(Source data)

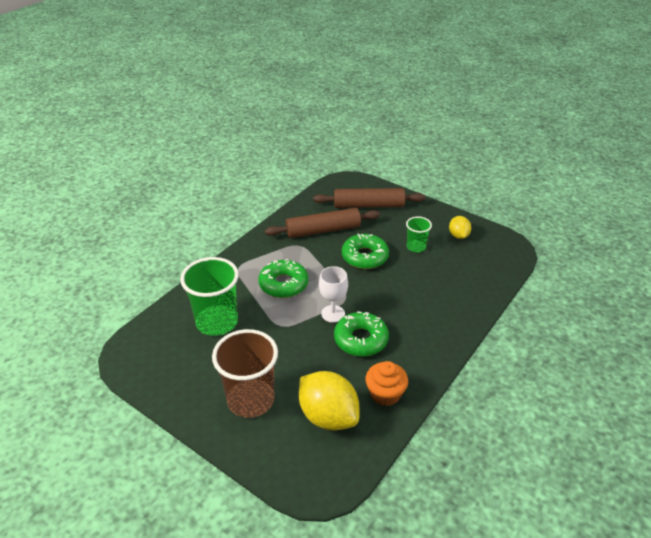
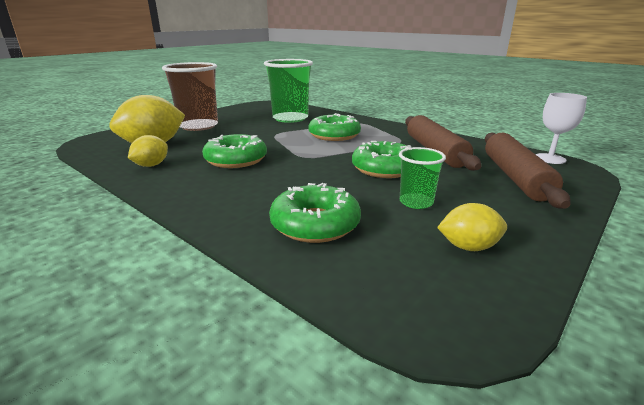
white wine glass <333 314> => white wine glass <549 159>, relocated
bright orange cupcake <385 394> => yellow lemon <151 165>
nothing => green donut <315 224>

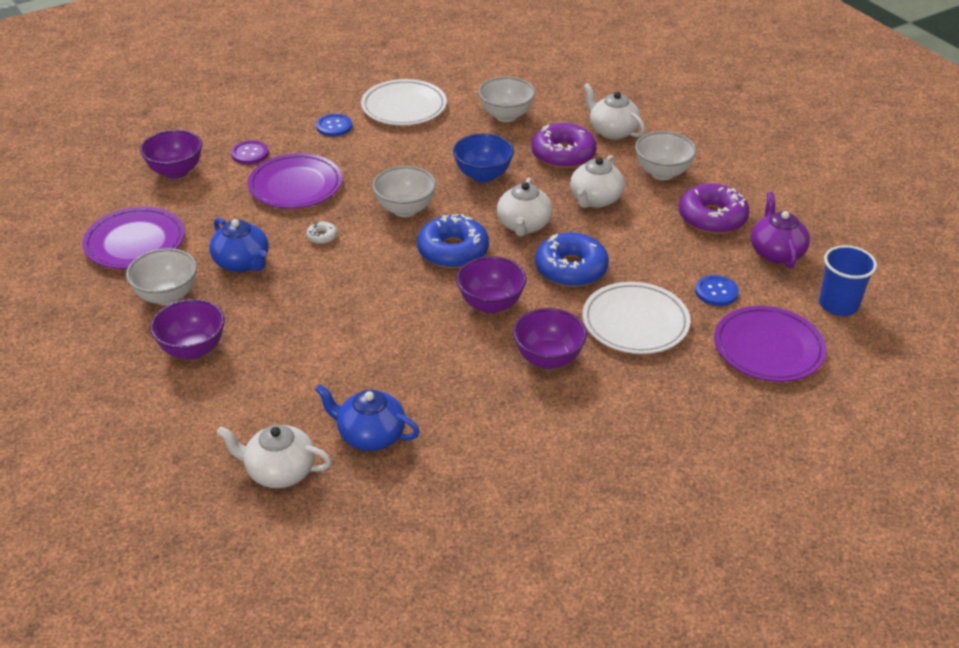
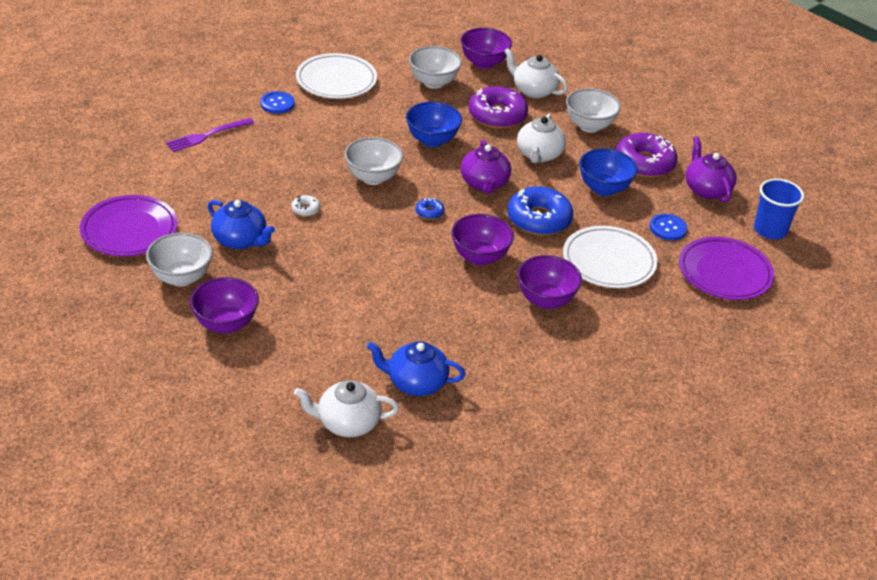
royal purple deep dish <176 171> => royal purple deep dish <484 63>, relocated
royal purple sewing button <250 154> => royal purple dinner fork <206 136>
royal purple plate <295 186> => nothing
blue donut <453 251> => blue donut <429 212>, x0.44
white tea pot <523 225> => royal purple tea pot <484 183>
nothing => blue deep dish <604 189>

(End Source data)
(Source data)

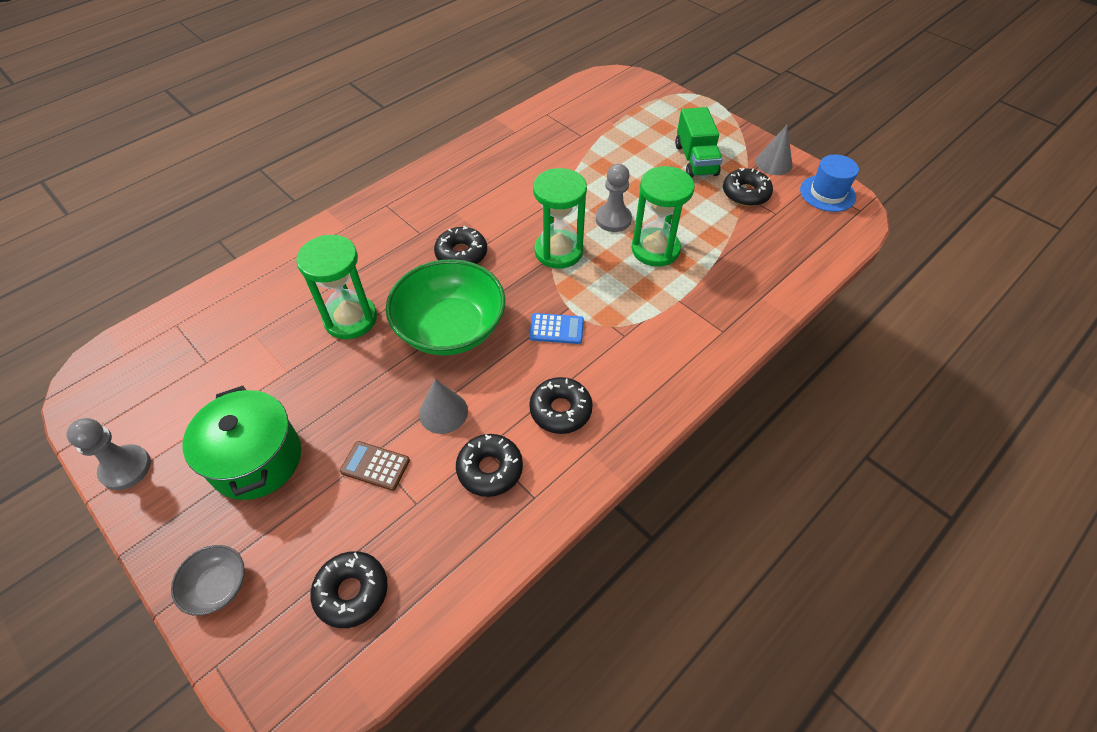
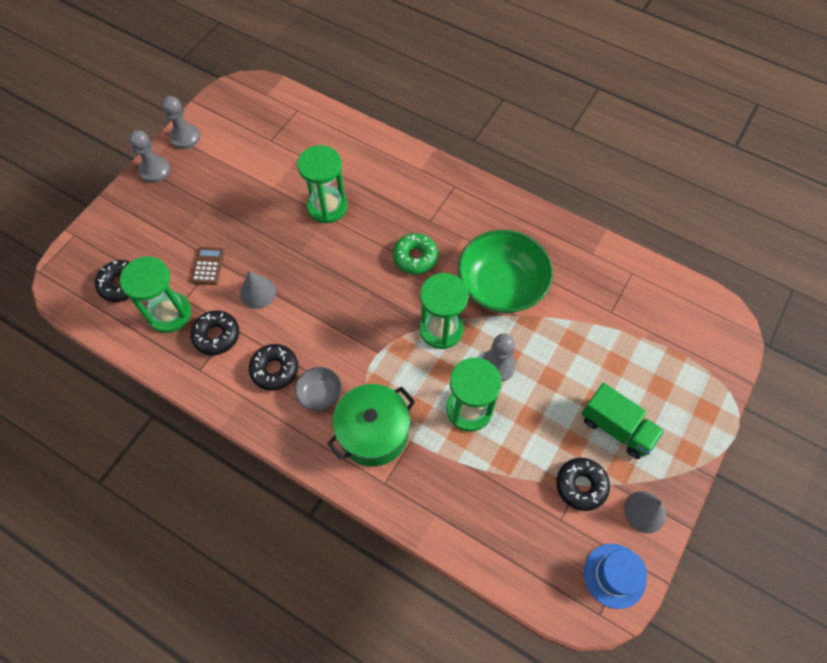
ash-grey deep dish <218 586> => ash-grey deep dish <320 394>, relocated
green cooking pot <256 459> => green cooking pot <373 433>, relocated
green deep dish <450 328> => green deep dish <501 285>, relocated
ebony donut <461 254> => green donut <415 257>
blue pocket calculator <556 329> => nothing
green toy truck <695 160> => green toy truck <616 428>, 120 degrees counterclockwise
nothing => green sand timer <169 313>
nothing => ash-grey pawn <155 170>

(End Source data)
(Source data)

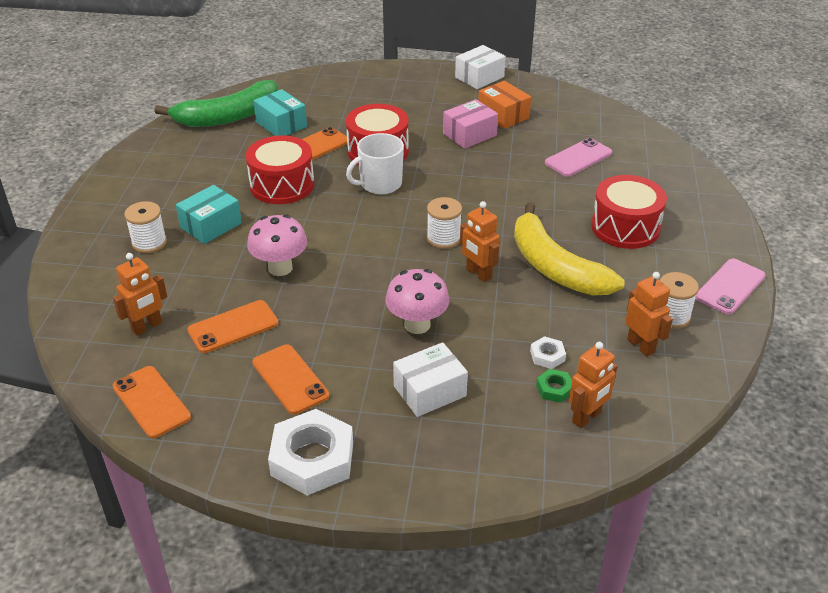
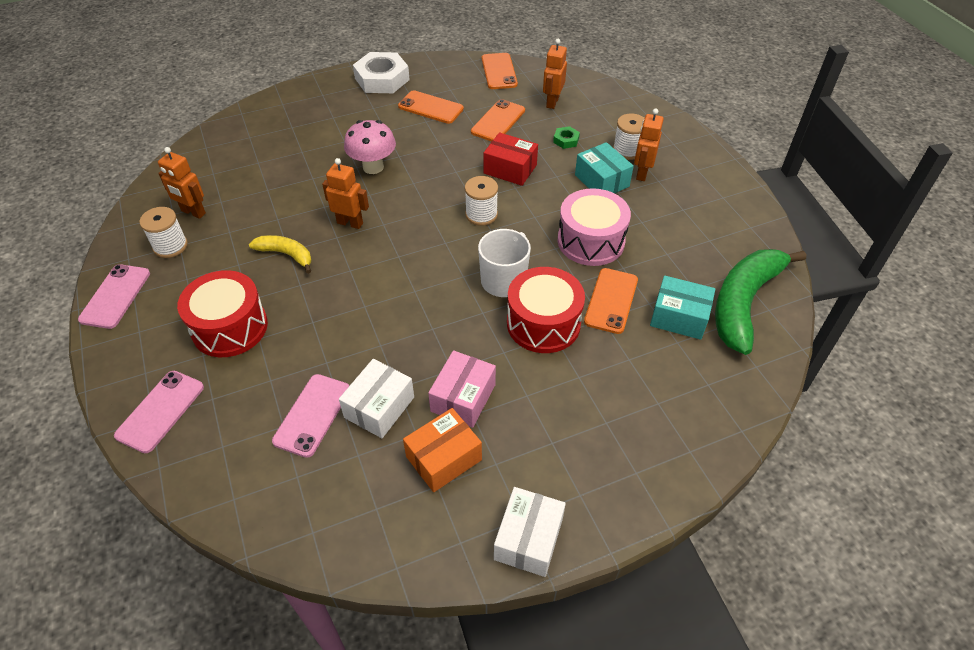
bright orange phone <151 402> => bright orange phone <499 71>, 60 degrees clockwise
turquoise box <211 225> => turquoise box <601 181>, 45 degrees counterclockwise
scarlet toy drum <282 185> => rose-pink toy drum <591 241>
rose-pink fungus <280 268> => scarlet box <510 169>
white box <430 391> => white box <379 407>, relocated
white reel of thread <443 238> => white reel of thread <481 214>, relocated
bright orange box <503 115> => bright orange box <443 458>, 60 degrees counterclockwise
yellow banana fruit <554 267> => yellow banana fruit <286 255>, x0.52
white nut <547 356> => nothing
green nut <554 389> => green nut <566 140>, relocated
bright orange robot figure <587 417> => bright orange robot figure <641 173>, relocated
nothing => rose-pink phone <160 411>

(End Source data)

The required answer is the exact run of lines above starting at the line with "yellow banana fruit <554" and ending at the line with "nothing => rose-pink phone <160 411>", with both ends present.

## Answer below
yellow banana fruit <554 267> => yellow banana fruit <286 255>, x0.52
white nut <547 356> => nothing
green nut <554 389> => green nut <566 140>, relocated
bright orange robot figure <587 417> => bright orange robot figure <641 173>, relocated
nothing => rose-pink phone <160 411>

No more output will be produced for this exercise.